### WORK TO BE COMPLETED
The listing below must be repeated word for word, with its images excluded.

=== PROVIDED DATA ===

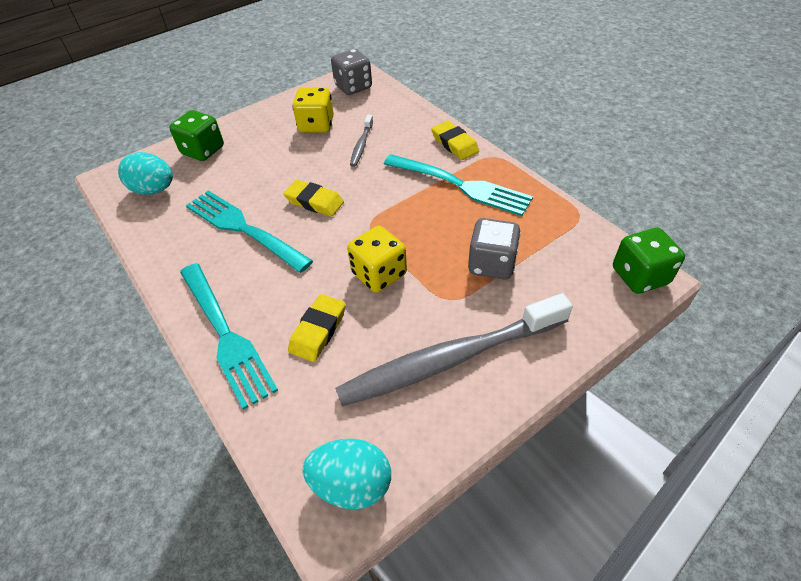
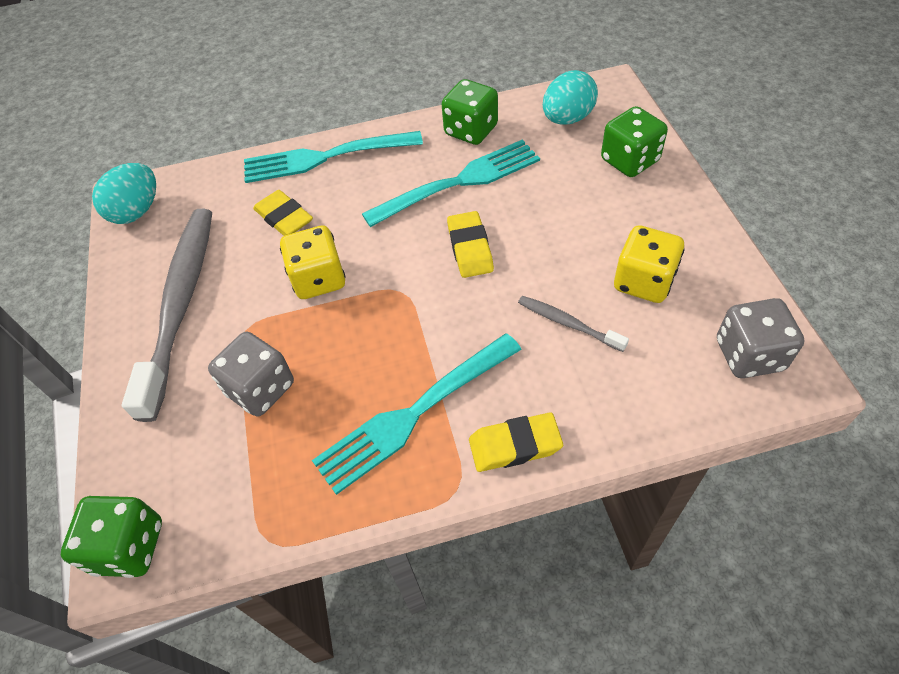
camera: 115 degrees right, 5 degrees up
yellow eraser [283,180,344,217] -> yellow eraser turned 60 degrees counterclockwise [447,211,494,278]
none -> green dice [442,79,498,145]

===

### TASK RESPONSE
camera: 115 degrees right, 5 degrees up
yellow eraser [283,180,344,217] -> yellow eraser turned 60 degrees counterclockwise [447,211,494,278]
none -> green dice [442,79,498,145]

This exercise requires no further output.